[Exercise]
A single number is needed: how many lines of the data below contain "ruler".

(Stored items from a collection)
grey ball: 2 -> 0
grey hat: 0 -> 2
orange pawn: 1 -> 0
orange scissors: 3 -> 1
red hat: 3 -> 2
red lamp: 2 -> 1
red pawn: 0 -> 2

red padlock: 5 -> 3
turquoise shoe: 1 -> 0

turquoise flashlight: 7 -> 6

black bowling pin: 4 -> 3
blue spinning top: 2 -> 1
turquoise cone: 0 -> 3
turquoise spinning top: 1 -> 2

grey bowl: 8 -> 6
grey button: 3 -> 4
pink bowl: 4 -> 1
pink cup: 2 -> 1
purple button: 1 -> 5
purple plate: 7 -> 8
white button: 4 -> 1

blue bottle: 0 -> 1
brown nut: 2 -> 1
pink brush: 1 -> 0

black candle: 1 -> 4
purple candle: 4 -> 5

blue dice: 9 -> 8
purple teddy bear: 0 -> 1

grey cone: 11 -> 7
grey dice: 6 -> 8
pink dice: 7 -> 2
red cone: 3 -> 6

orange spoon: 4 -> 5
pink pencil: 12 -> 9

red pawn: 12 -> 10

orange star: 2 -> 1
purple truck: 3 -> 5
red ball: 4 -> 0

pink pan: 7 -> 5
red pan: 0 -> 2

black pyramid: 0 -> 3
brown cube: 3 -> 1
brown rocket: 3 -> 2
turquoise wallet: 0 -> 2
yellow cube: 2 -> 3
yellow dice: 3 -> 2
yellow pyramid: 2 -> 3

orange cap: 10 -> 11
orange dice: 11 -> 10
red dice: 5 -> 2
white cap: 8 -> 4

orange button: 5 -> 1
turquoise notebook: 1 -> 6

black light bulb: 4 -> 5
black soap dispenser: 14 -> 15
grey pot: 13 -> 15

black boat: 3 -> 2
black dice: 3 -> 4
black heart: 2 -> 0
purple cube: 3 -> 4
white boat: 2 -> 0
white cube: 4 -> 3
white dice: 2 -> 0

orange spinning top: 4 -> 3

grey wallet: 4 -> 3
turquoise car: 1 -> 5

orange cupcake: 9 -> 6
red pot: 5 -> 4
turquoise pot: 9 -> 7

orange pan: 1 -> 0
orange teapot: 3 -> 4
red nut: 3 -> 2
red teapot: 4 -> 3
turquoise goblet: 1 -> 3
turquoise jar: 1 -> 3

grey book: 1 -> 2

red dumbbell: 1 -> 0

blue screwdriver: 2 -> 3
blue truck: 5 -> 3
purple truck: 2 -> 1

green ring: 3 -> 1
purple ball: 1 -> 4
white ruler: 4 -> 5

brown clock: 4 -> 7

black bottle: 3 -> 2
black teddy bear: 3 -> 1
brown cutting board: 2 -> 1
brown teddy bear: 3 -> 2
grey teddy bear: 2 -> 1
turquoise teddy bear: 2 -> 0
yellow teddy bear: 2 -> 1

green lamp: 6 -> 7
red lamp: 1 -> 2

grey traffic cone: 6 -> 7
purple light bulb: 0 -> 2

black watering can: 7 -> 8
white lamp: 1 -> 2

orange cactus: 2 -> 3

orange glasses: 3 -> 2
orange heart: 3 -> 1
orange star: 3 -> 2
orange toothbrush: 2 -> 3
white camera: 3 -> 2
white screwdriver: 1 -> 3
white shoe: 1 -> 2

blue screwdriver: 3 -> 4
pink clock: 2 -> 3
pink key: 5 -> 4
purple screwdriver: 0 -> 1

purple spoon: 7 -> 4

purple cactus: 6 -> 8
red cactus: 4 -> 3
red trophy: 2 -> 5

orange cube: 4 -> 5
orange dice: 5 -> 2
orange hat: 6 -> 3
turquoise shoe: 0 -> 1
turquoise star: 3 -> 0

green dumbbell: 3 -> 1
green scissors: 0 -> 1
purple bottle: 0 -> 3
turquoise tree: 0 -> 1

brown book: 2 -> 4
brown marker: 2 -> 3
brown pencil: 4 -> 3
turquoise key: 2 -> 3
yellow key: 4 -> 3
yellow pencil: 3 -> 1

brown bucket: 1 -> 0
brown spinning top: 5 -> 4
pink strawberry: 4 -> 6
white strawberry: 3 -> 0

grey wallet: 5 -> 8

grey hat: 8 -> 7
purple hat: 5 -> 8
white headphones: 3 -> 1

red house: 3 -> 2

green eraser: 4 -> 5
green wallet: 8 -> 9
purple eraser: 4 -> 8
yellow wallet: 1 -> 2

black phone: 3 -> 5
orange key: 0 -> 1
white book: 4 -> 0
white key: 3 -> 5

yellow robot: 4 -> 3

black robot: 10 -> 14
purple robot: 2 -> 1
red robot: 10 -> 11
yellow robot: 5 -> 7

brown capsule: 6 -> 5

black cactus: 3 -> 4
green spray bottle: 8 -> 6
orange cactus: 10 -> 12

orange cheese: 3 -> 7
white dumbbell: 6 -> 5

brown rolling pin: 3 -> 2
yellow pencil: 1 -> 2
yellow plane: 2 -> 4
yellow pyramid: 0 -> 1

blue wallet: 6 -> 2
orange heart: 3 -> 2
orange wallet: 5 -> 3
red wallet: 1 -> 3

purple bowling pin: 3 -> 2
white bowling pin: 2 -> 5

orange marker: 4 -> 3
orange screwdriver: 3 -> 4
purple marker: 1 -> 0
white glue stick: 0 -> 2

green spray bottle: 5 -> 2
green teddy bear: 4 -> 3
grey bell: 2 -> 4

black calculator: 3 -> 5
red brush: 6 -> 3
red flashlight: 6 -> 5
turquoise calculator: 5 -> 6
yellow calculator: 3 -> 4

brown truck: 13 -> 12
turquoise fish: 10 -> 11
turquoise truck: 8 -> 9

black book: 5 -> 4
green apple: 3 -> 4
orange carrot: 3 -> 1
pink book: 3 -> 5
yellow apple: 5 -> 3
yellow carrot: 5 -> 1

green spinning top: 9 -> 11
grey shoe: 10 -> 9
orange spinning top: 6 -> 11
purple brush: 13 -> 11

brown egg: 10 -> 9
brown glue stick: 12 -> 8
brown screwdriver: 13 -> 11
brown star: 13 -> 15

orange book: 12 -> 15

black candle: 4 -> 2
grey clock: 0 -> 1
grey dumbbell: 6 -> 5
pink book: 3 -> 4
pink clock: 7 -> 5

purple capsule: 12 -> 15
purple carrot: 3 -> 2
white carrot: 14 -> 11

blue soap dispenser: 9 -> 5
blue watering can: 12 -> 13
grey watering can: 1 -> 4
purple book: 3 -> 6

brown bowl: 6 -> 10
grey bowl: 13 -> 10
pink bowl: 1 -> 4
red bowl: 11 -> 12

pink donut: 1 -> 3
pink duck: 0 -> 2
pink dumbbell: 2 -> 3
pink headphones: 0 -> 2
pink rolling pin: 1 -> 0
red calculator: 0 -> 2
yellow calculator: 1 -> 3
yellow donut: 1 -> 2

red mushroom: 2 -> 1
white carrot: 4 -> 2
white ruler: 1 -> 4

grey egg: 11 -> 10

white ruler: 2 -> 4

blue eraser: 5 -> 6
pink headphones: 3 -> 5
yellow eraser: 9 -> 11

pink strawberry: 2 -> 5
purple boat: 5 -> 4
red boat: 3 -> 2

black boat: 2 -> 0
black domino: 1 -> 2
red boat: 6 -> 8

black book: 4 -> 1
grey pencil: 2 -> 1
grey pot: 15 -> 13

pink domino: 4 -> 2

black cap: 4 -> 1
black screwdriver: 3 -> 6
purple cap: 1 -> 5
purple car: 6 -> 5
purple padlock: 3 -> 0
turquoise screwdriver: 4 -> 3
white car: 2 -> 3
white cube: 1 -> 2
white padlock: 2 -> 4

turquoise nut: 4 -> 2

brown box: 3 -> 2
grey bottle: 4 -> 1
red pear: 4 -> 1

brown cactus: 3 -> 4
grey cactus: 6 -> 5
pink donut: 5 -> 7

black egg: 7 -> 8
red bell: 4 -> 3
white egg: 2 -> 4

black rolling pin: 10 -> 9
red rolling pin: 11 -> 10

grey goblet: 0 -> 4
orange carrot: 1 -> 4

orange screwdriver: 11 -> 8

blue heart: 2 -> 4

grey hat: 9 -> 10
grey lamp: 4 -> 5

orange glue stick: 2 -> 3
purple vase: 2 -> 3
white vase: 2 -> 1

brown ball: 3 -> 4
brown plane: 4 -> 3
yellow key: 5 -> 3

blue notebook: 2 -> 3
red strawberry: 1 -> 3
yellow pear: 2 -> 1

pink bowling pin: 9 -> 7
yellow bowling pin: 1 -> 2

[Written response]
3